(Dataset excerpts)
______________________________
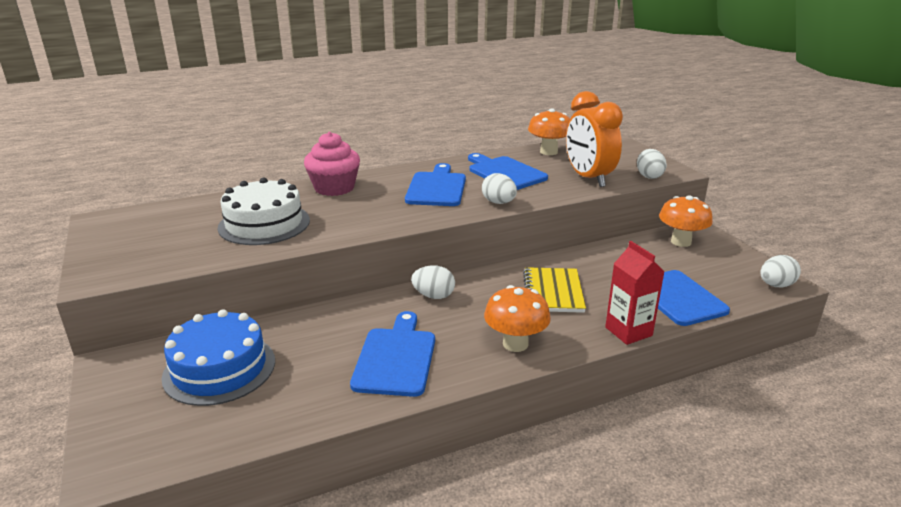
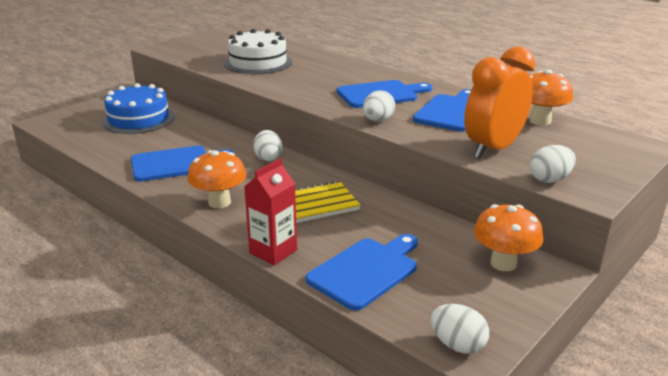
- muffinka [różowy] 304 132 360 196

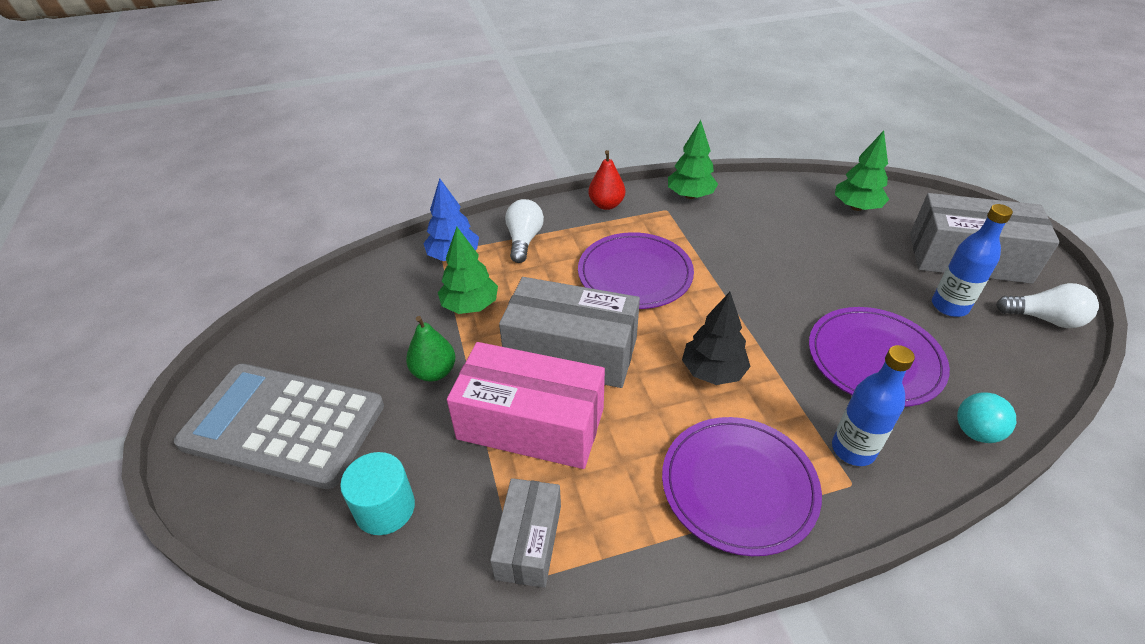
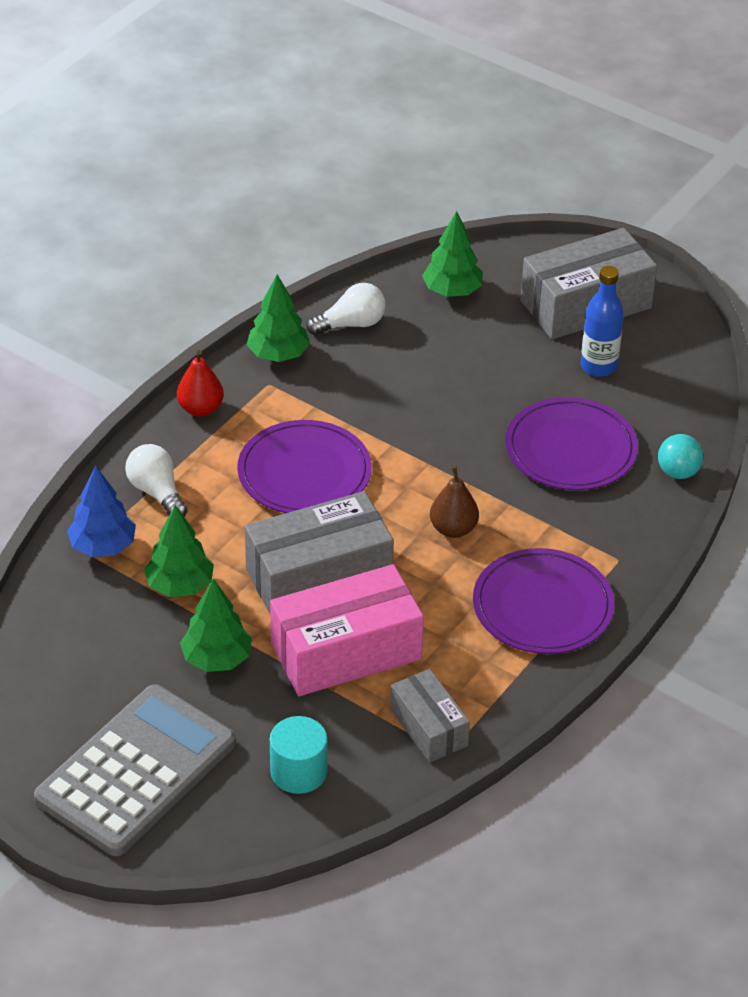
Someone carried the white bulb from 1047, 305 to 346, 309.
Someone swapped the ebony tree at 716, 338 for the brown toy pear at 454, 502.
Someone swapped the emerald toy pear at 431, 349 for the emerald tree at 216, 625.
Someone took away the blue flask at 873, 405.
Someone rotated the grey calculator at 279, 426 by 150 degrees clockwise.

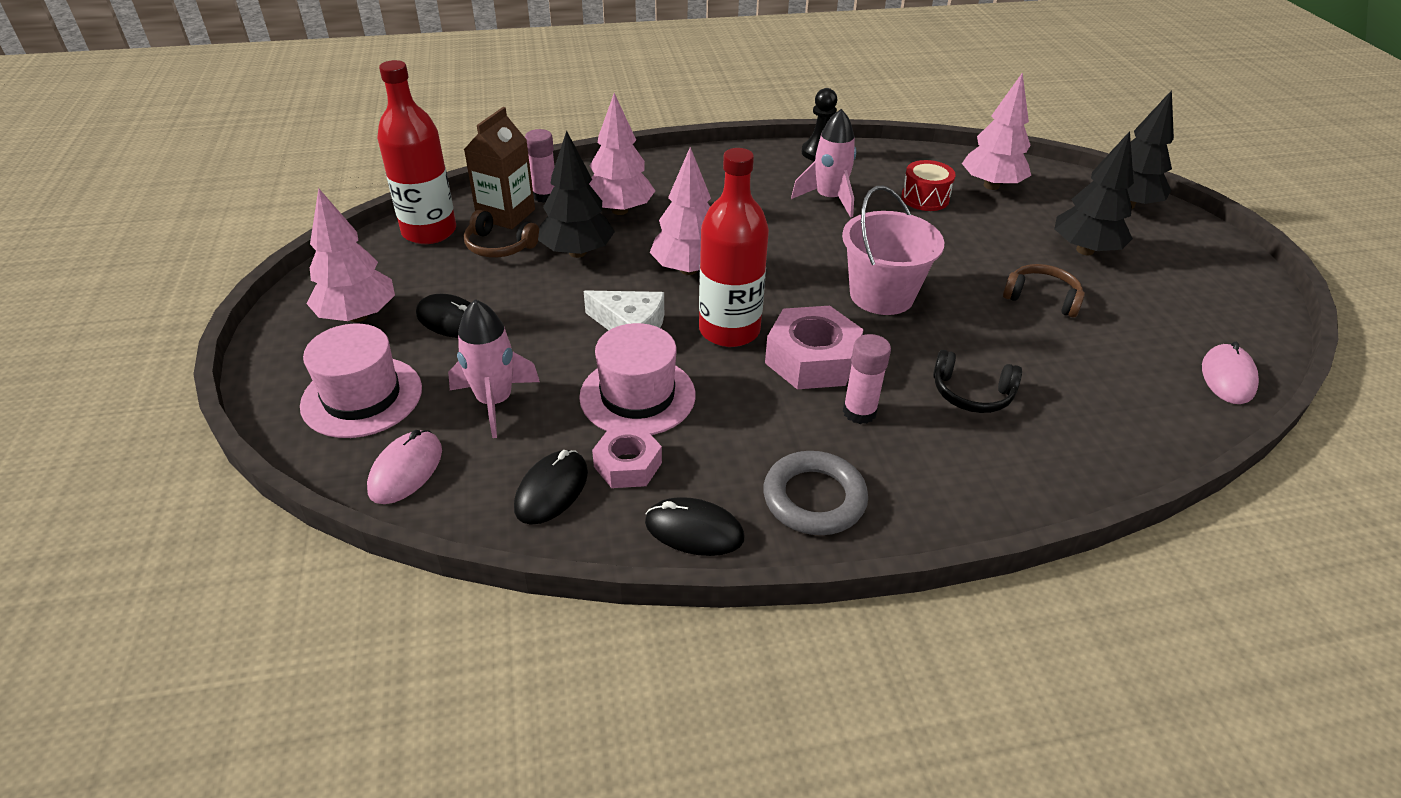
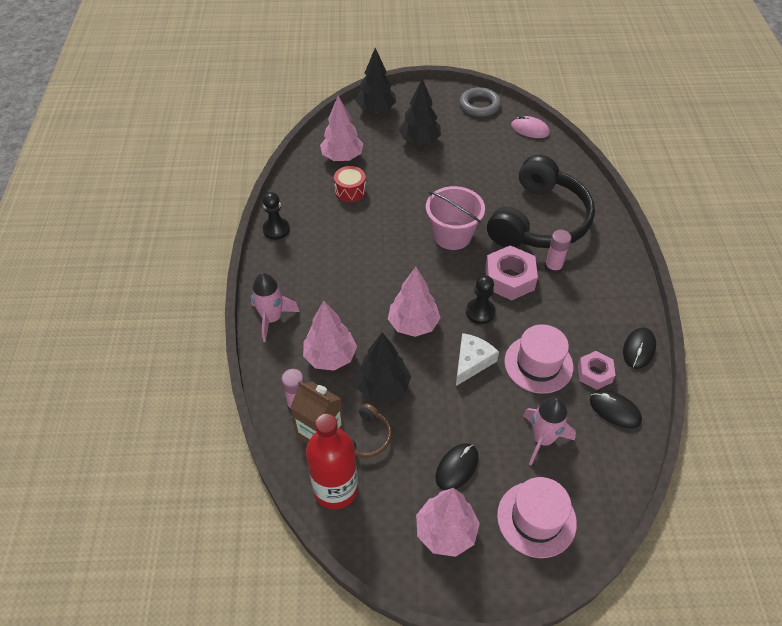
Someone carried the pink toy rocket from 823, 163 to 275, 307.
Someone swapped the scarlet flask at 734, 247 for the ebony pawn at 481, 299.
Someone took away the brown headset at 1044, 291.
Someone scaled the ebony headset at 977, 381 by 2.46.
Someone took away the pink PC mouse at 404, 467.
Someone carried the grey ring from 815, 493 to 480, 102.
______________________________
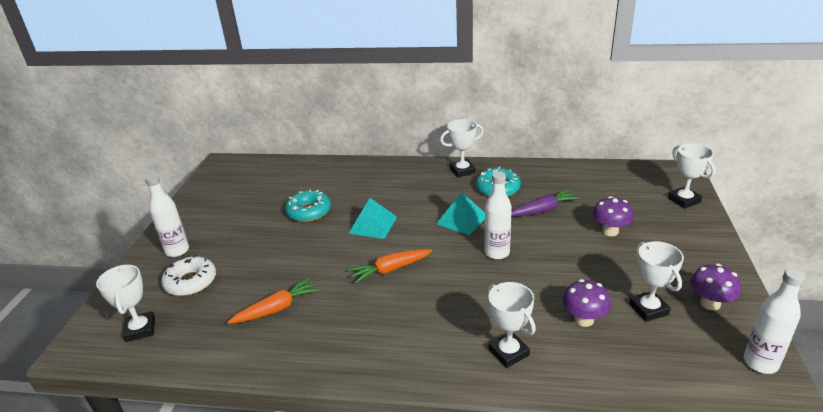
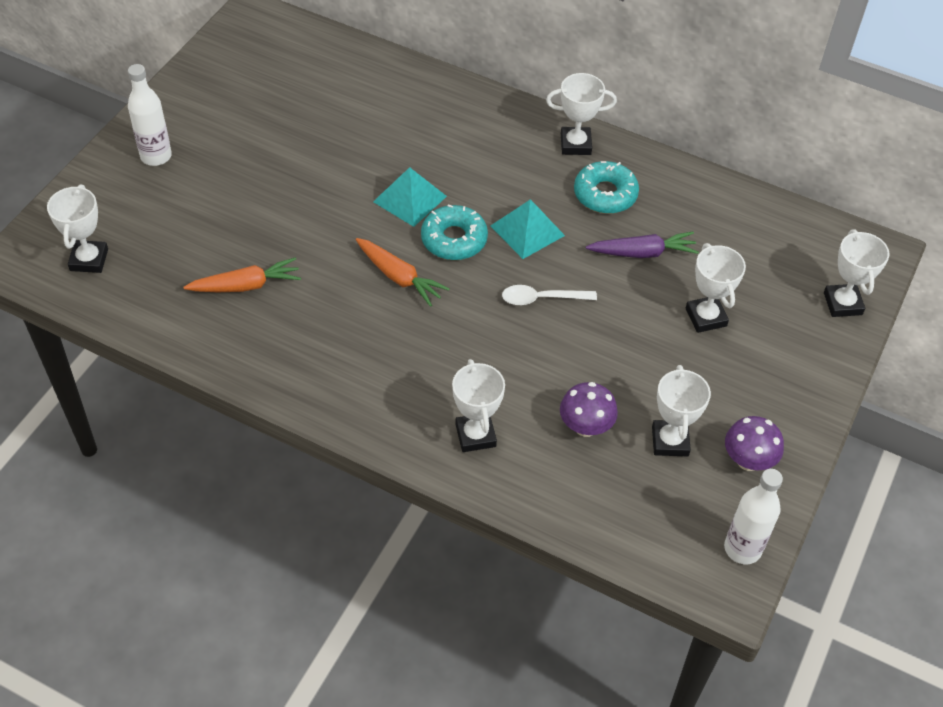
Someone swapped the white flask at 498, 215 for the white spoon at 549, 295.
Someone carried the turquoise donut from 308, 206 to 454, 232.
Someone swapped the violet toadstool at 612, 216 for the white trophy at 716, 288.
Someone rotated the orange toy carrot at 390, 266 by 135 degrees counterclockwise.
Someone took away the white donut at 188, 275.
______________________________
## Task description
Please return each line of the data above in which the word "pear" occurs.

## Response area
Someone swapped the ebony tree at 716, 338 for the brown toy pear at 454, 502.
Someone swapped the emerald toy pear at 431, 349 for the emerald tree at 216, 625.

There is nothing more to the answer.